» **Work instructions**
Look in the data below for the line that has "brown bottle: 2 -> 1", then print exactly every line from there through the line that has "brown boat: 5 -> 7", leaving pictures out.

» **Scene edit records**

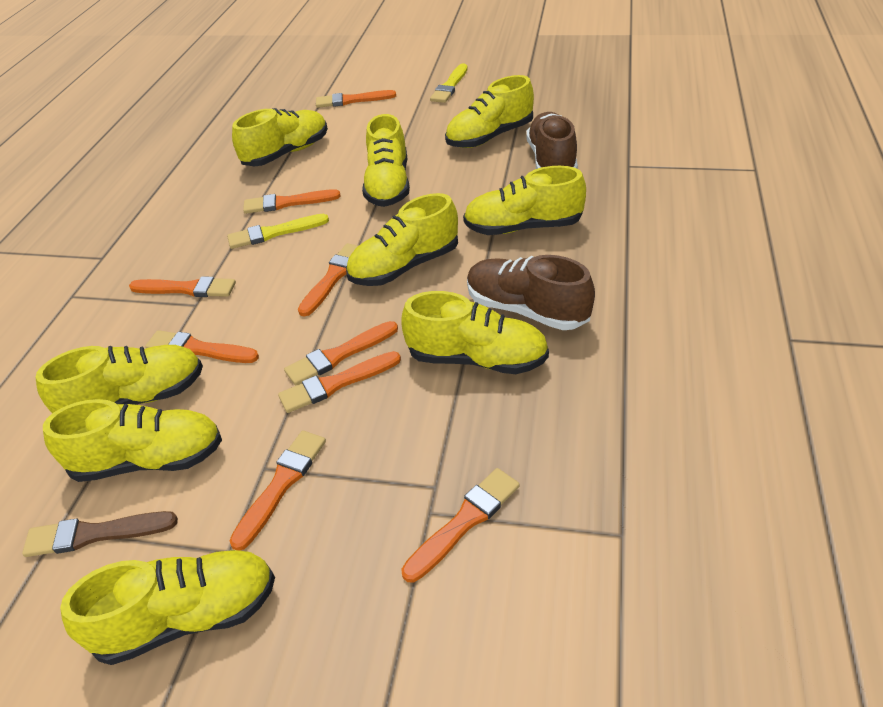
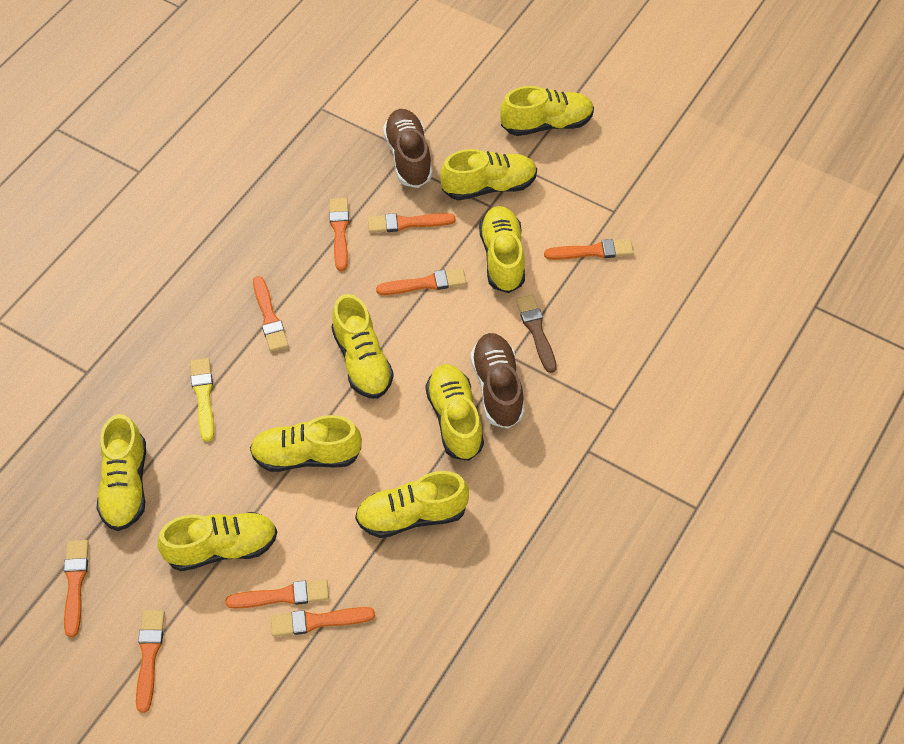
yellow brush: 2 -> 1

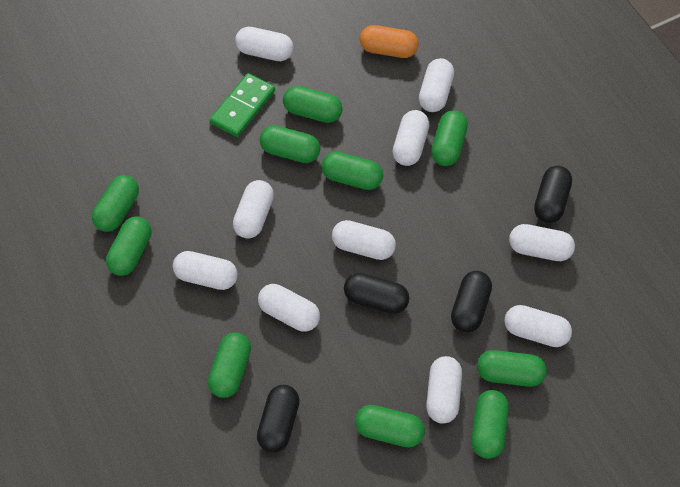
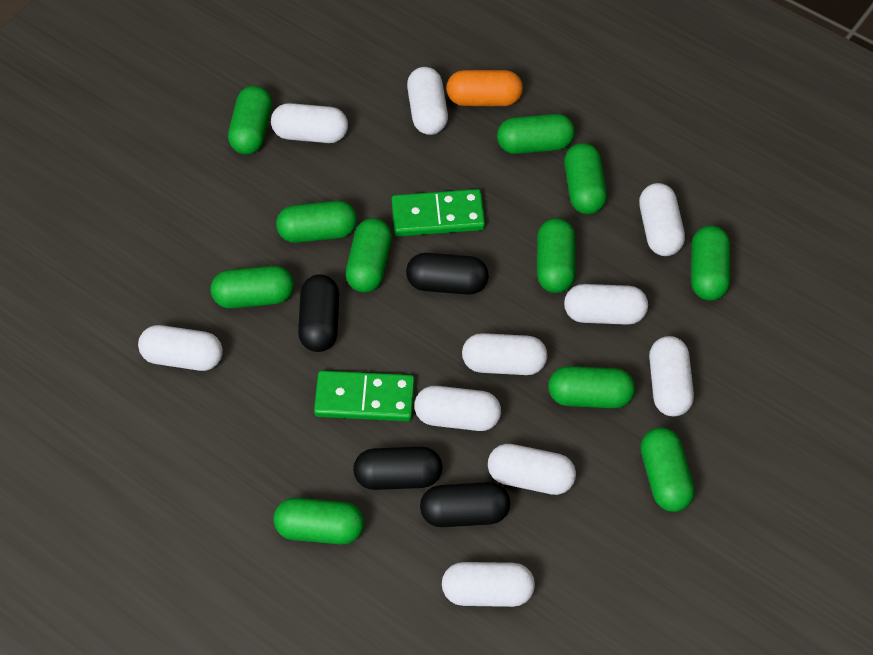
green capsule: 10 -> 11
green domino: 1 -> 2

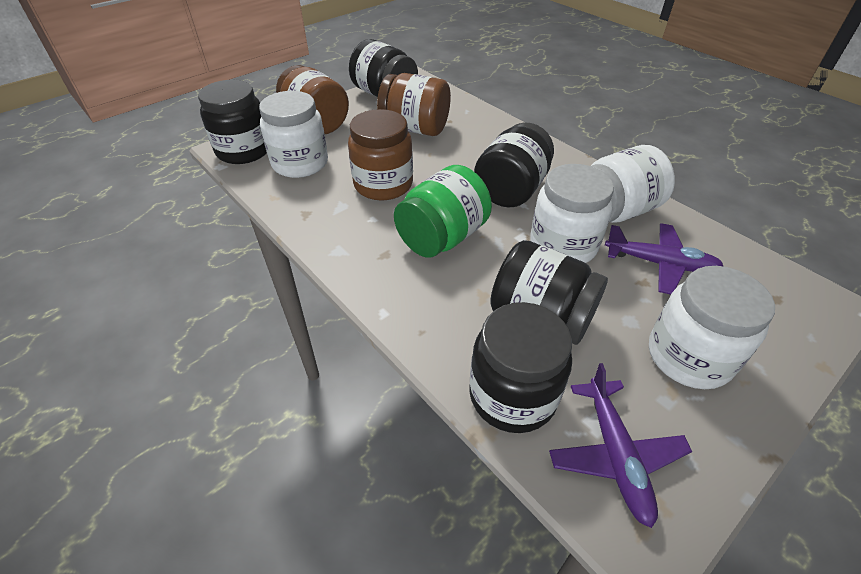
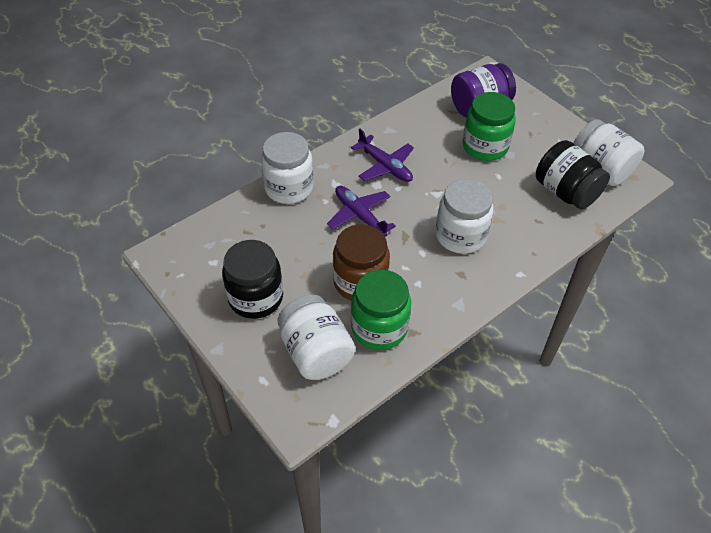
black jar: 5 -> 2
brown jar: 3 -> 1
green jar: 1 -> 2
purple jar: 0 -> 1

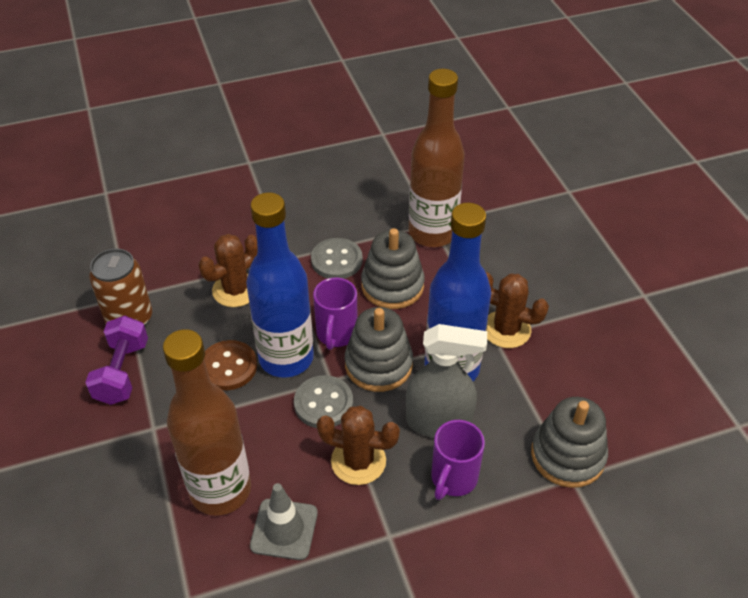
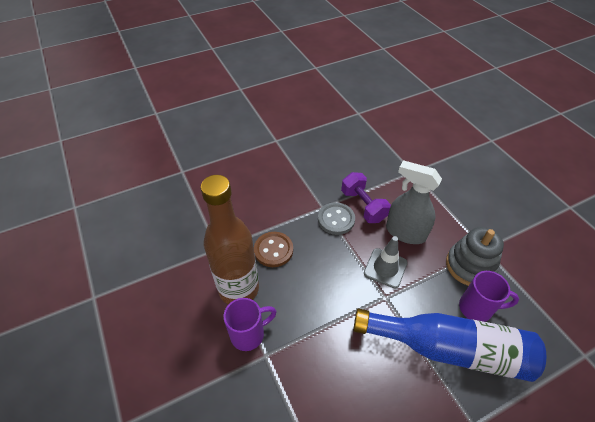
blue bottle: 2 -> 1
brown bottle: 2 -> 1
brown cactus: 3 -> 0
brown can: 1 -> 0
grey button: 2 -> 1
grey stacking toy: 3 -> 1

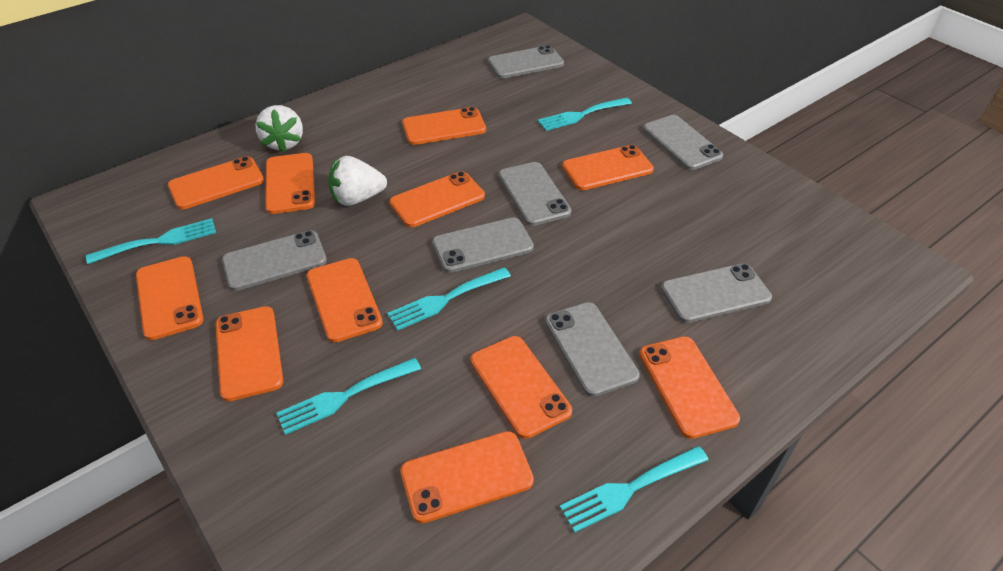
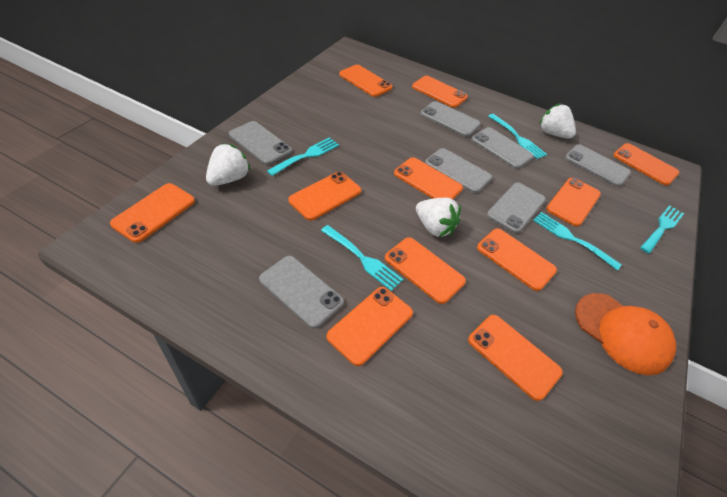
orange cap: 0 -> 1
white strawberry: 2 -> 3

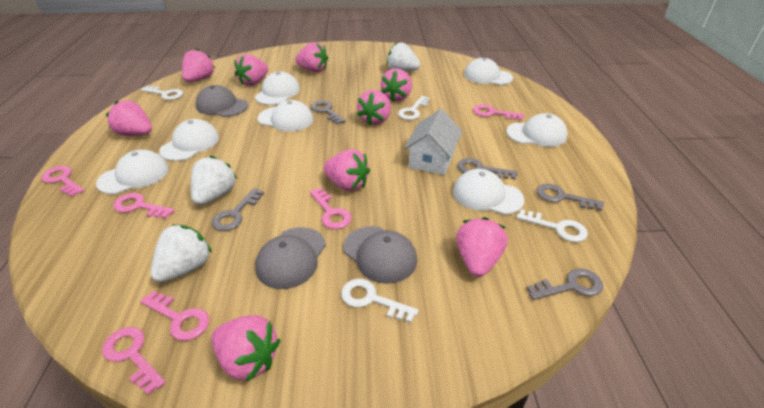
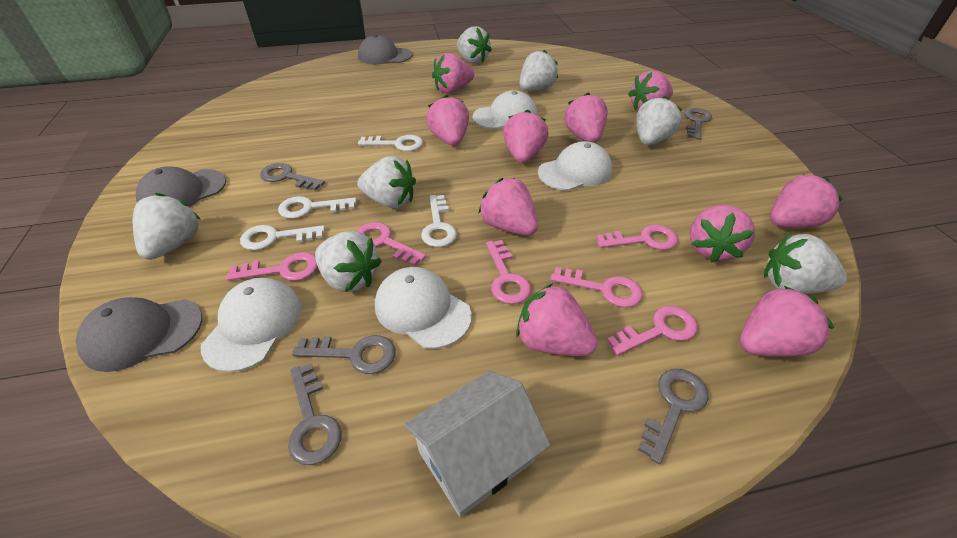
pink strawberry: 9 -> 10
white cap: 7 -> 4
white strawberry: 3 -> 7

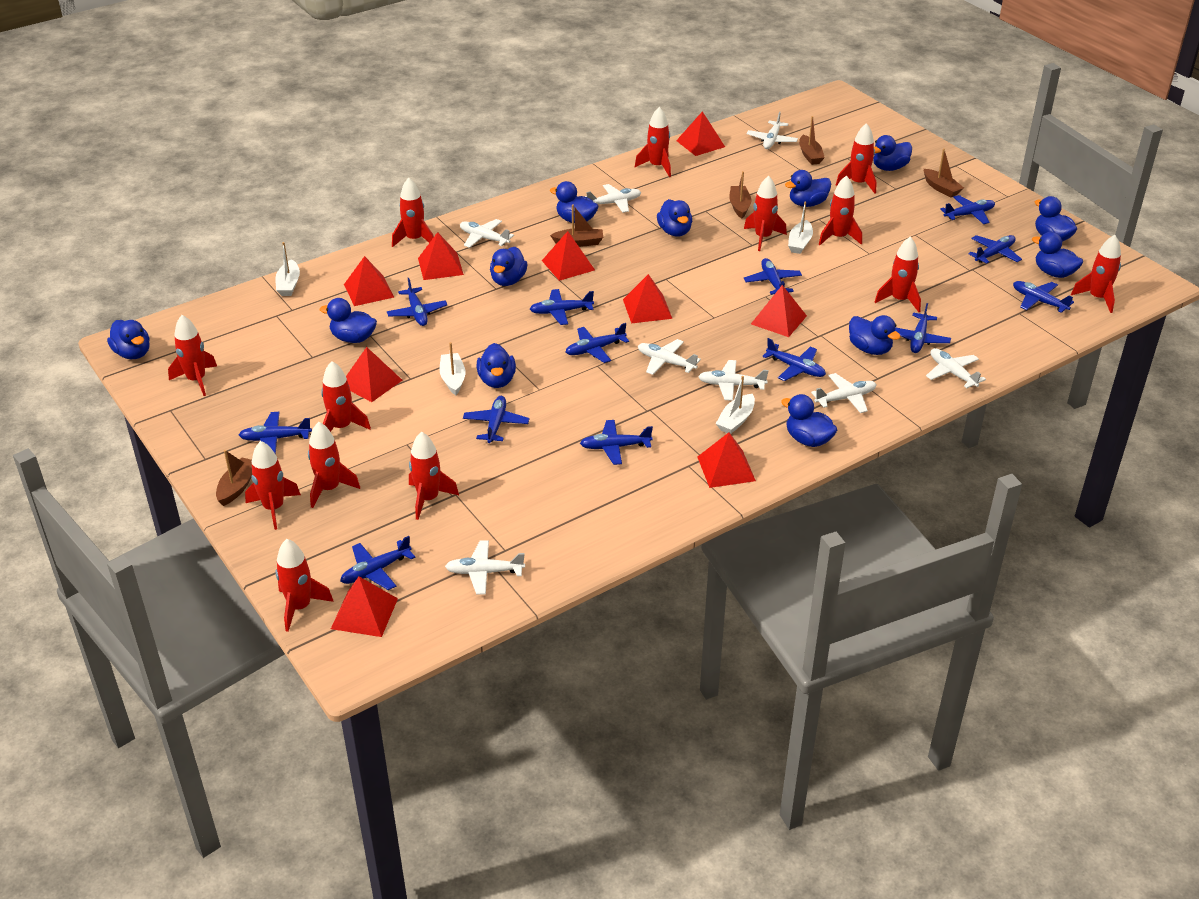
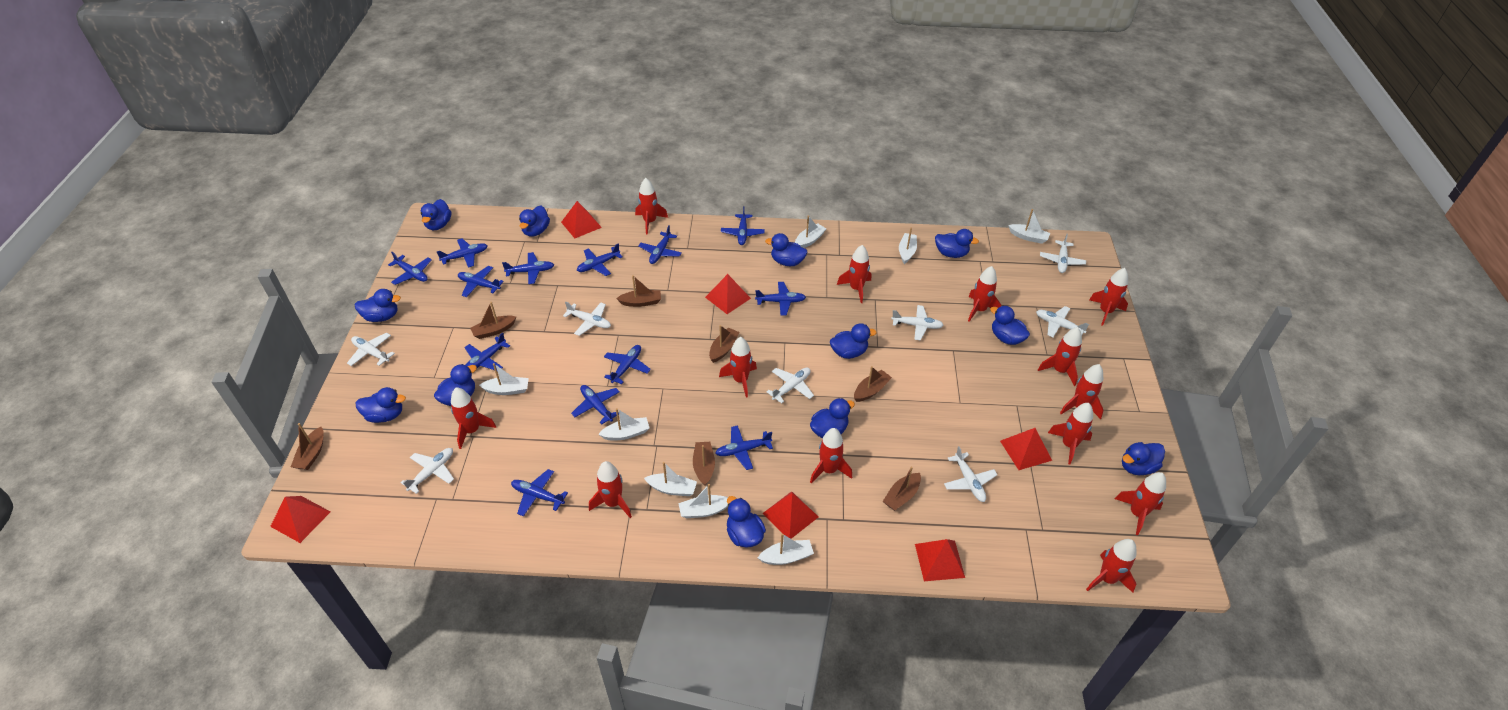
brown boat: 5 -> 7
red pyramid: 9 -> 6
white boat: 4 -> 8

» **Expected answer**
brown bottle: 2 -> 1
brown cactus: 3 -> 0
brown can: 1 -> 0
grey button: 2 -> 1
grey stacking toy: 3 -> 1

orange cap: 0 -> 1
white strawberry: 2 -> 3

pink strawberry: 9 -> 10
white cap: 7 -> 4
white strawberry: 3 -> 7

brown boat: 5 -> 7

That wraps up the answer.